• The problem: Identify each line below containing the string "brown" and copy it.

• Information:
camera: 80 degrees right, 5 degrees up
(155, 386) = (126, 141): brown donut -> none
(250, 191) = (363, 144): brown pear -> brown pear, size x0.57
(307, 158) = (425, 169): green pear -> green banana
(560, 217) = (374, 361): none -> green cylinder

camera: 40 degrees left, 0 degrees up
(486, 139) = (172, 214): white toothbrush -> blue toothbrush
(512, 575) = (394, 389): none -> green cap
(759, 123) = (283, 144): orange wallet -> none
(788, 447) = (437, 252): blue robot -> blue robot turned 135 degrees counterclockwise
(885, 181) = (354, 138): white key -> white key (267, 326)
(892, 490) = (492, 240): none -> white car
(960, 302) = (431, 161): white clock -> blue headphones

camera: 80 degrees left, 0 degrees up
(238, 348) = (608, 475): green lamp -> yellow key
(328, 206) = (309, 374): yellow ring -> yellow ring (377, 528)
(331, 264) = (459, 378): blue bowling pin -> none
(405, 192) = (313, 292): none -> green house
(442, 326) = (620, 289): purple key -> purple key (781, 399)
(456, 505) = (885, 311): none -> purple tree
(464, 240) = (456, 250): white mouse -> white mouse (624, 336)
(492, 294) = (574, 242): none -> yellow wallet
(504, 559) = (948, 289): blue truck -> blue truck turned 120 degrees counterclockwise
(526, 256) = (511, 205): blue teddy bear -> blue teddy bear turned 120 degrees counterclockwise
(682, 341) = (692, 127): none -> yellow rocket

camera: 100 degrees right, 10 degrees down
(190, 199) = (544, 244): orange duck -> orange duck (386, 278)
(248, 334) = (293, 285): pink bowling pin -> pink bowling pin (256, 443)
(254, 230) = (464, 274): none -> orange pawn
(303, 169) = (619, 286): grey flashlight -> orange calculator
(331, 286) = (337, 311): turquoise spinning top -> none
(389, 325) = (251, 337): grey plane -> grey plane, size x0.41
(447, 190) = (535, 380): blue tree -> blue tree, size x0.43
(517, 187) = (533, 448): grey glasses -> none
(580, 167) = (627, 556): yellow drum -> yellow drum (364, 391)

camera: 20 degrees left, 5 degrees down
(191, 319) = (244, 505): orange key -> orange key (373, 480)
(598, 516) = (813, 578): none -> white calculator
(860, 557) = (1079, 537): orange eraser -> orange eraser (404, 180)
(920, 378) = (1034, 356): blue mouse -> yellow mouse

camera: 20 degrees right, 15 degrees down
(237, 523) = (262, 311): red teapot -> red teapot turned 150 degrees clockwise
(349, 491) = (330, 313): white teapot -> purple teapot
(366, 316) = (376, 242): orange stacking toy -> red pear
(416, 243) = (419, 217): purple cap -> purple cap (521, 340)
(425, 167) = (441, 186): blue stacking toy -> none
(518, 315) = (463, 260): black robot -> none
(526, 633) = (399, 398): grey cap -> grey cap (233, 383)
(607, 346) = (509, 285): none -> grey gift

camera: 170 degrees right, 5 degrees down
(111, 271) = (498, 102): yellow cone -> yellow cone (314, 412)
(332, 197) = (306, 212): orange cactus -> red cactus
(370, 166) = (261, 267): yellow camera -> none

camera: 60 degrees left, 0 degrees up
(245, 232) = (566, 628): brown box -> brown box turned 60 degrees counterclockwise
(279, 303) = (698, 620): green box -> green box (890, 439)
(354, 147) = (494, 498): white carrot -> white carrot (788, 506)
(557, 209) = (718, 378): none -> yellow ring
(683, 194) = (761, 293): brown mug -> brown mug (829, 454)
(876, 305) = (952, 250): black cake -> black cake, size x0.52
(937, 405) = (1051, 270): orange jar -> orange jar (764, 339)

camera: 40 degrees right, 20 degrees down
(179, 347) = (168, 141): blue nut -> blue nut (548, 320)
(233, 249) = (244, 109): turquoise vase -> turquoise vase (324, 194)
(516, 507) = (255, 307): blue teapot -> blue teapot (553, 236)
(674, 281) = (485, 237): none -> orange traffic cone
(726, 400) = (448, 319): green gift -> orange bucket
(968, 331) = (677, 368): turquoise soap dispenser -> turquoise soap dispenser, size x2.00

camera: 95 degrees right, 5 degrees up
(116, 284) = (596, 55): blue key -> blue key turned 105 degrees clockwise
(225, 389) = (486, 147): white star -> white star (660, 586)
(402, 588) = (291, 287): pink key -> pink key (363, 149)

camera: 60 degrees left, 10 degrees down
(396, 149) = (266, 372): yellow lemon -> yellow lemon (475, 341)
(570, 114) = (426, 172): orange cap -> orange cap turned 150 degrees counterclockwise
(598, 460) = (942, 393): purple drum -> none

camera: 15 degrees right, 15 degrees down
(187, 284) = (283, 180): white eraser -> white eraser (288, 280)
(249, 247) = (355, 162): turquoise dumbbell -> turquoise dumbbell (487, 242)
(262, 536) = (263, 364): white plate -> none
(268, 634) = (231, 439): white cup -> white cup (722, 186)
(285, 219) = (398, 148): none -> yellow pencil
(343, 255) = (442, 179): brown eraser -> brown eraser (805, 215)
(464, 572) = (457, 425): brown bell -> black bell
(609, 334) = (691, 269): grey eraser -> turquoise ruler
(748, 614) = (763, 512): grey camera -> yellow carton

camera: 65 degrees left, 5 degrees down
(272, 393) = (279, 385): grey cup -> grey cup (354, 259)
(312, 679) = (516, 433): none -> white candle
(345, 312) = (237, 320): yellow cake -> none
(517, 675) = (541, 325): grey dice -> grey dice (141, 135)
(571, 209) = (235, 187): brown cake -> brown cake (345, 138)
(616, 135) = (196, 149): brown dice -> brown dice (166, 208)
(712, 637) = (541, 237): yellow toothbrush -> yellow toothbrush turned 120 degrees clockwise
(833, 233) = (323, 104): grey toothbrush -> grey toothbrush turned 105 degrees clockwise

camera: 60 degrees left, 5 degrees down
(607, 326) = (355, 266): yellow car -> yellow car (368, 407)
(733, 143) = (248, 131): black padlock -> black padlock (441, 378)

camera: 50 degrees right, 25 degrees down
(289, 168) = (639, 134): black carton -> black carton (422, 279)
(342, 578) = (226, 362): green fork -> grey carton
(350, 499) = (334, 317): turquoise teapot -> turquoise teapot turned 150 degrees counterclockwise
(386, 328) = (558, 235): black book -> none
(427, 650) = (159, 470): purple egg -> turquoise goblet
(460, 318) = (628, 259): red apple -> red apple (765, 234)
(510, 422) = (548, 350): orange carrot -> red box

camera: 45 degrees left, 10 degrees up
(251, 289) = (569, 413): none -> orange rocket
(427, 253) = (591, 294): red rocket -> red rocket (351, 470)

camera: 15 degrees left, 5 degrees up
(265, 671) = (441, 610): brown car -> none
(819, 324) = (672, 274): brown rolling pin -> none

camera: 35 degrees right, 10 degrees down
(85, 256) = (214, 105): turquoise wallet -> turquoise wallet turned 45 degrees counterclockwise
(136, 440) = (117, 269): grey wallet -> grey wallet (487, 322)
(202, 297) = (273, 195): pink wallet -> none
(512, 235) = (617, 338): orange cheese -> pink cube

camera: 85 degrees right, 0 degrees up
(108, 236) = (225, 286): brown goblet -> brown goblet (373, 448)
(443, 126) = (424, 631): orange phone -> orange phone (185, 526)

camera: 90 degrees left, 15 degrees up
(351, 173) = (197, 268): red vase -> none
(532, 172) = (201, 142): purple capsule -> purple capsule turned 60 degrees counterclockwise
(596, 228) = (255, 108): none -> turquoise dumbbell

• Answer for the task:
(155, 386) = (126, 141): brown donut -> none
(250, 191) = (363, 144): brown pear -> brown pear, size x0.57
(245, 232) = (566, 628): brown box -> brown box turned 60 degrees counterclockwise
(683, 194) = (761, 293): brown mug -> brown mug (829, 454)
(343, 255) = (442, 179): brown eraser -> brown eraser (805, 215)
(464, 572) = (457, 425): brown bell -> black bell
(571, 209) = (235, 187): brown cake -> brown cake (345, 138)
(616, 135) = (196, 149): brown dice -> brown dice (166, 208)
(265, 671) = (441, 610): brown car -> none
(819, 324) = (672, 274): brown rolling pin -> none
(108, 236) = (225, 286): brown goblet -> brown goblet (373, 448)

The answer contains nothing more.